About this task
Retype every record exactly. Leave the pictures out.

Extracted records
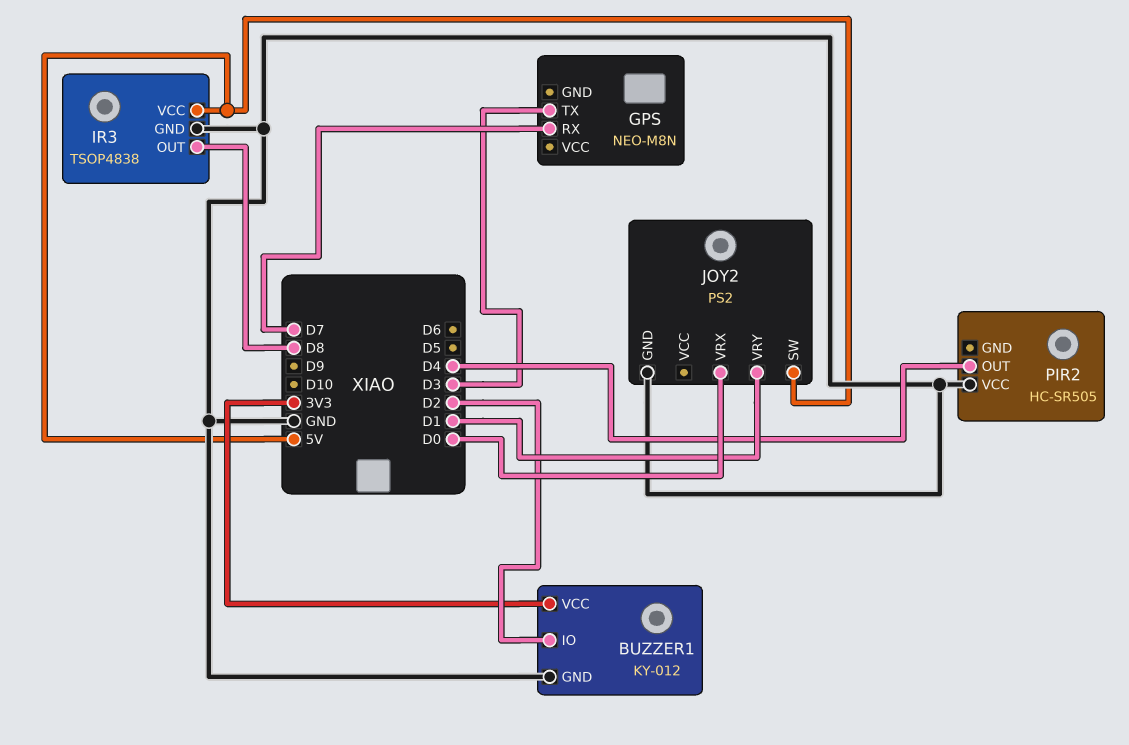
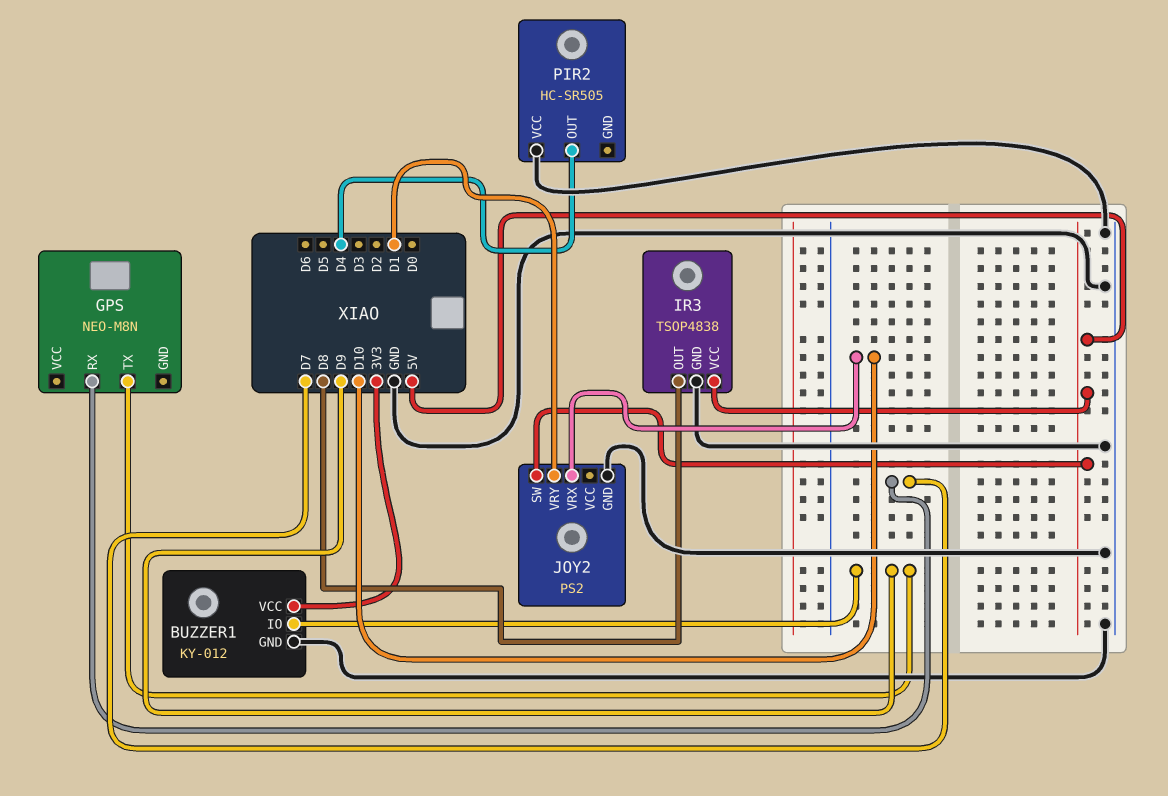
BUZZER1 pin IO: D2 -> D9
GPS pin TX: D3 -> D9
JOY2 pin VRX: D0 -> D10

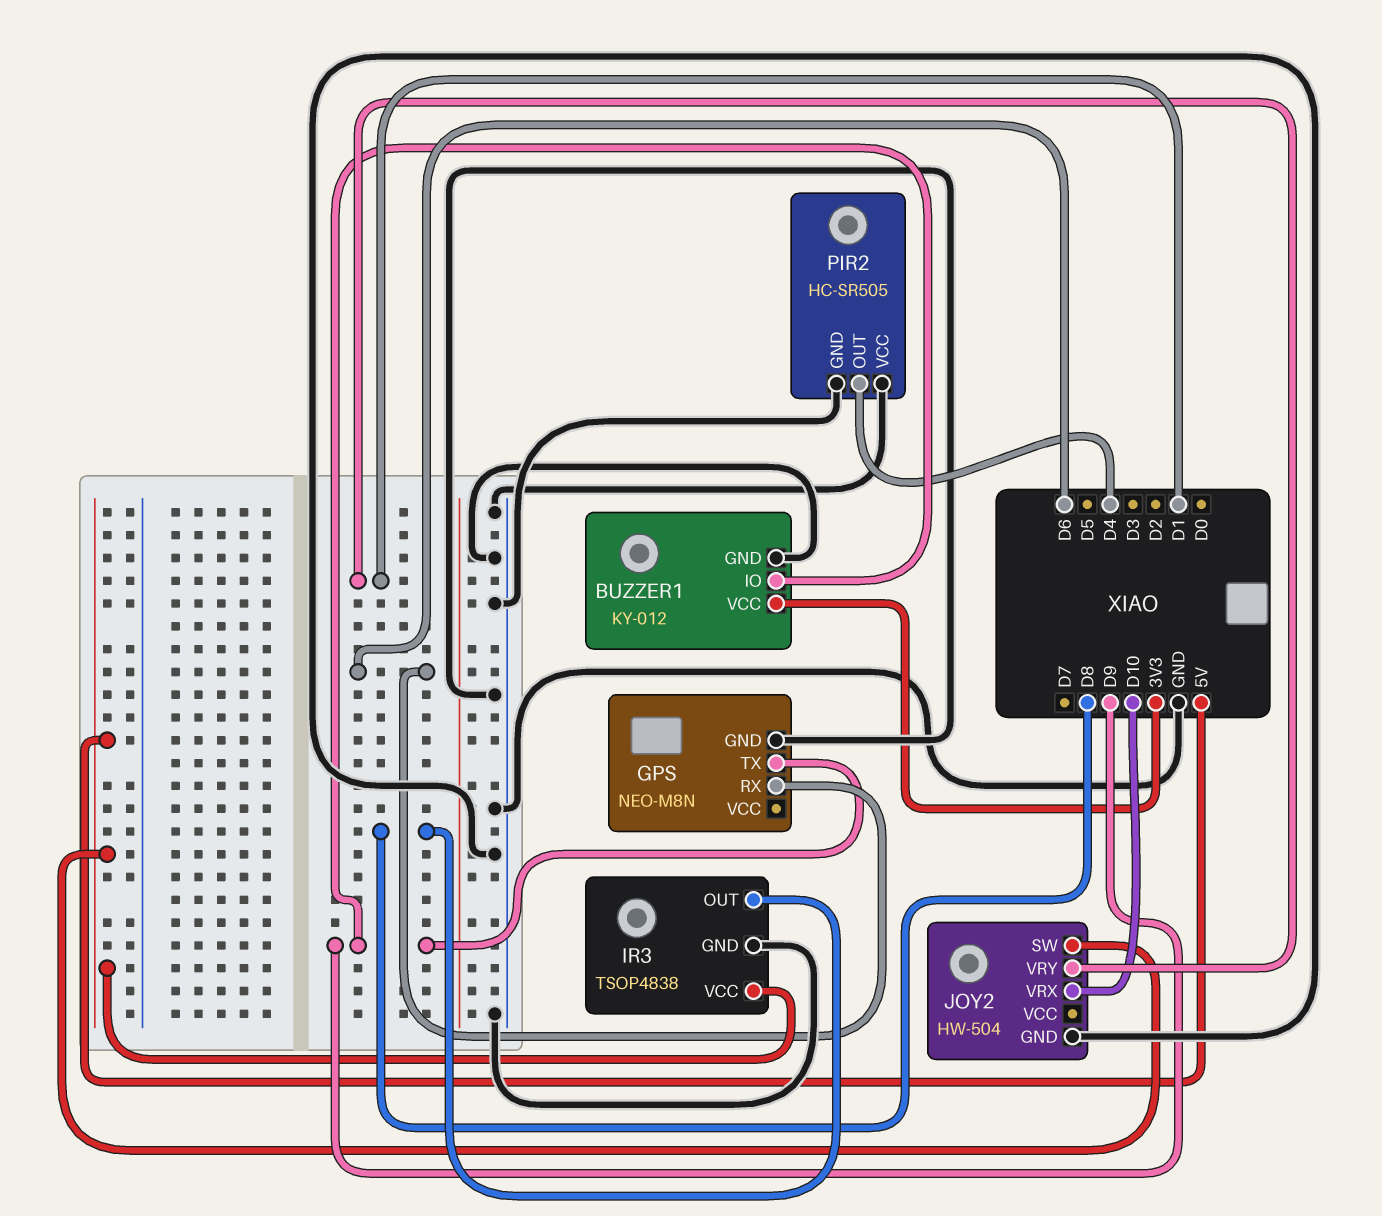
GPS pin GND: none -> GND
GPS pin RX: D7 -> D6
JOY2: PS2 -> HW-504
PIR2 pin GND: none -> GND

Task solution
BUZZER1 pin IO: D2 -> D9
GPS pin TX: D3 -> D9
JOY2 pin VRX: D0 -> D10

GPS pin GND: none -> GND
GPS pin RX: D7 -> D6
JOY2: PS2 -> HW-504
PIR2 pin GND: none -> GND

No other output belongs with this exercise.